=== WORKING DATA ===
◆ ◆ ◆ ◆ ◆ ◆ ◆

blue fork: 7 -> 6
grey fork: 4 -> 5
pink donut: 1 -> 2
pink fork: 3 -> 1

◆ ◆ ◆ ◆ ◆ ◆ ◆

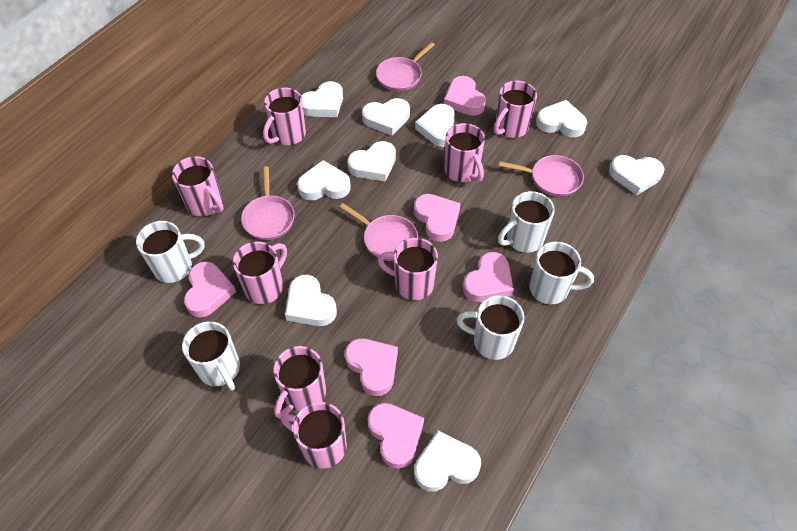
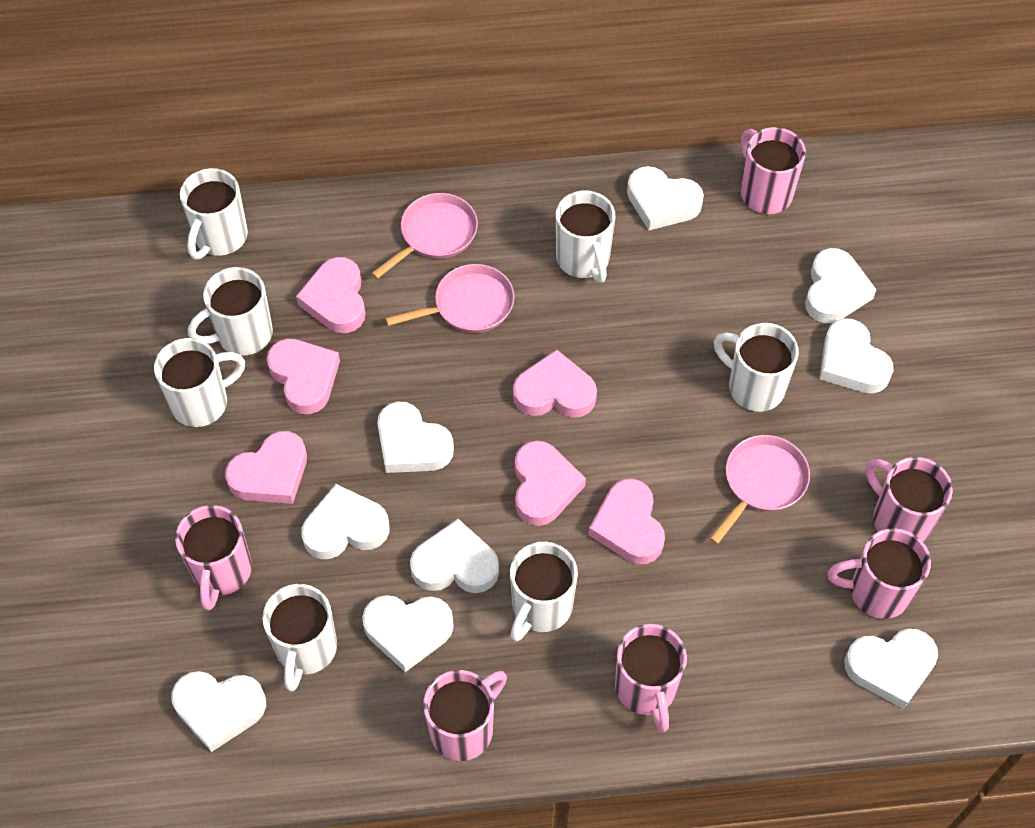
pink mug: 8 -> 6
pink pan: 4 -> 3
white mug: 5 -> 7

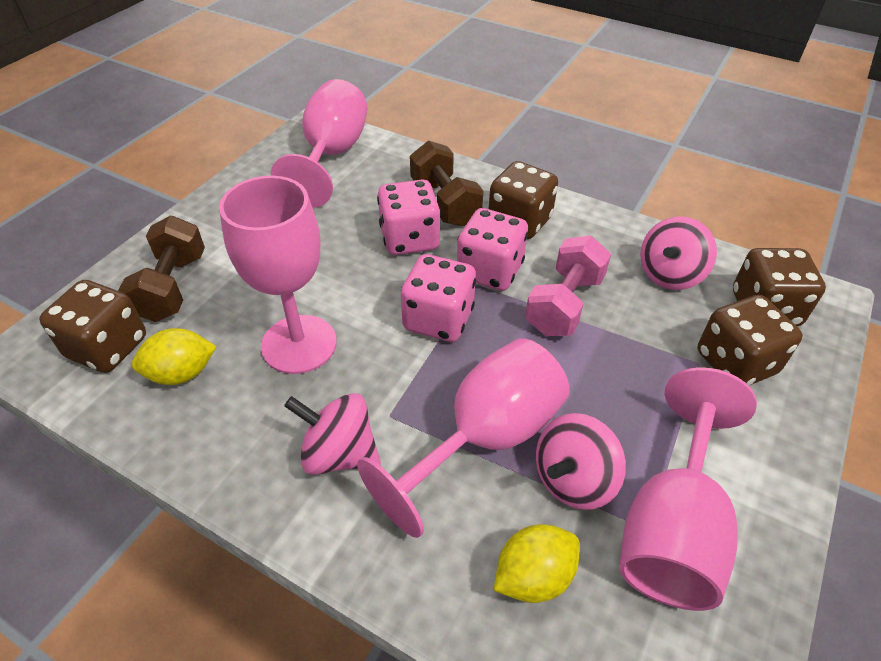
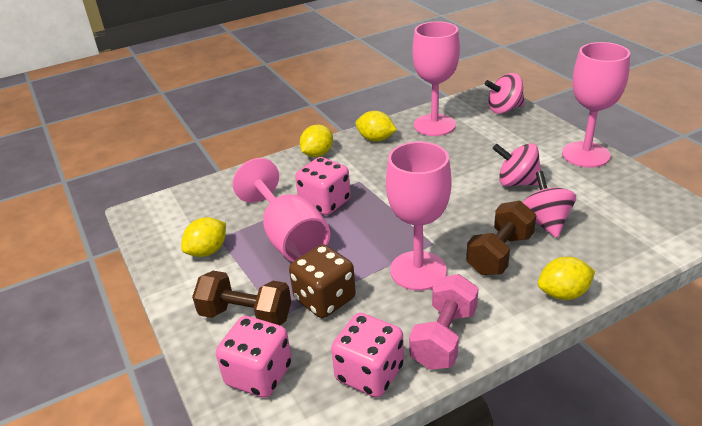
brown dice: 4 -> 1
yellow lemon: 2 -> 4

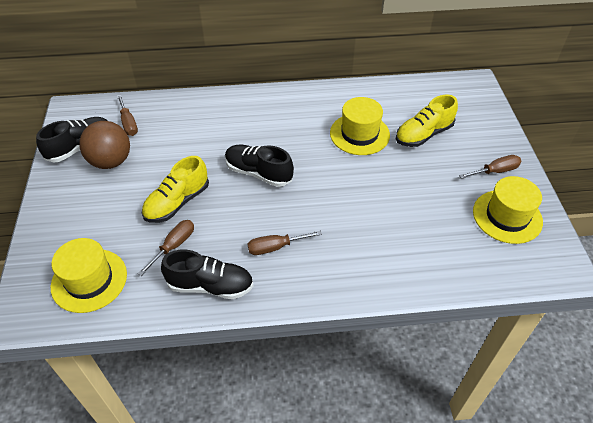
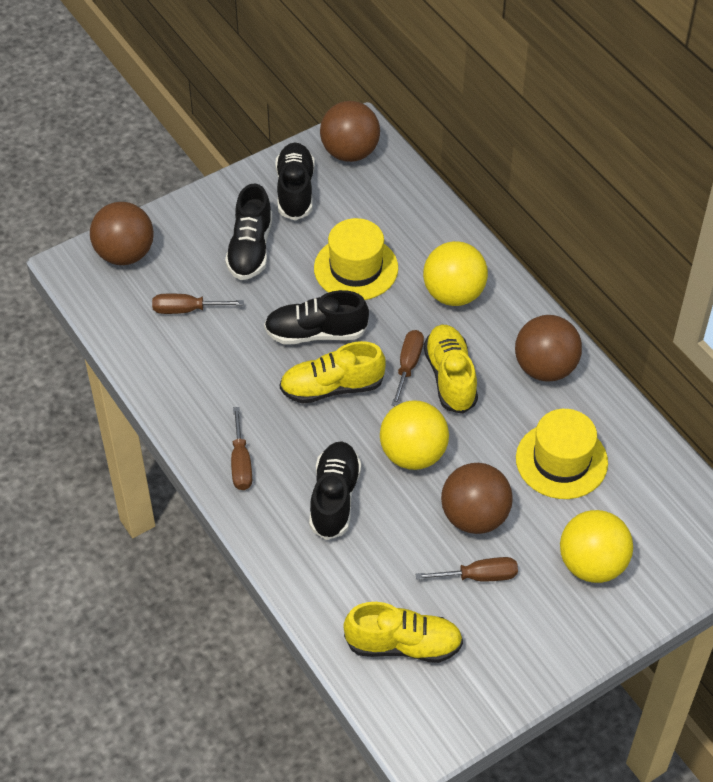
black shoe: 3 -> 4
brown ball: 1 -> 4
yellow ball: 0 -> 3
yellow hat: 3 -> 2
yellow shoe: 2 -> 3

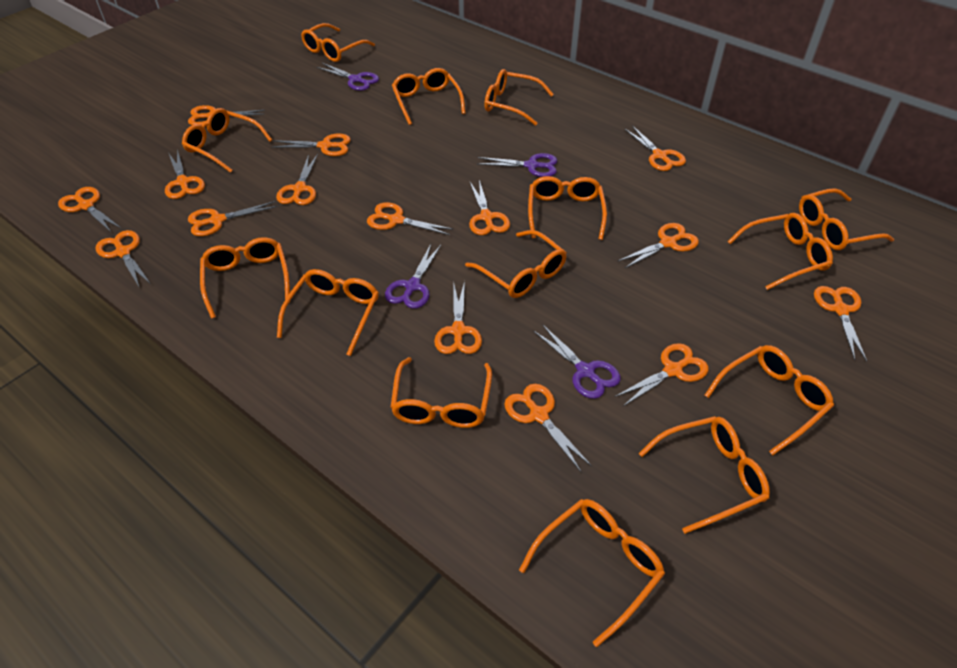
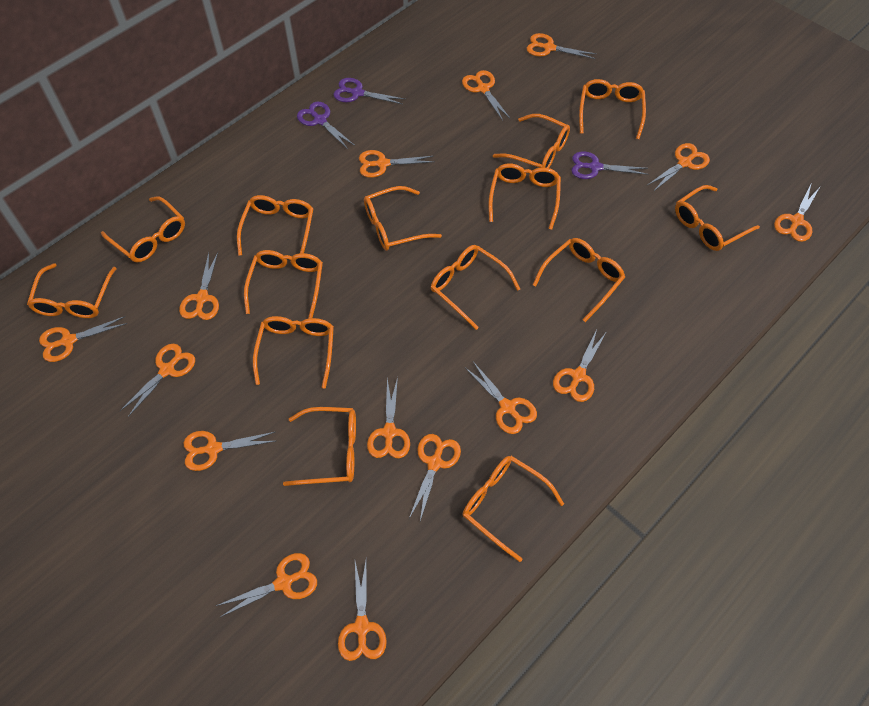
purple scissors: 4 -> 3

◆ ◆ ◆ ◆ ◆ ◆ ◆

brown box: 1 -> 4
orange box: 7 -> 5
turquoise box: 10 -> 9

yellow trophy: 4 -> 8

◆ ◆ ◆ ◆ ◆ ◆ ◆

=== TASK DESCRIPTION ===
Using the data above, which lines fall from the one with "white mug: 5 -> 7" through the one with "purple scissors: 4 -> 3"? Repeat them exactly, ends included, minus any pictures.

=== RESULT OF THE EXERCISE ===
white mug: 5 -> 7

brown dice: 4 -> 1
yellow lemon: 2 -> 4

black shoe: 3 -> 4
brown ball: 1 -> 4
yellow ball: 0 -> 3
yellow hat: 3 -> 2
yellow shoe: 2 -> 3

purple scissors: 4 -> 3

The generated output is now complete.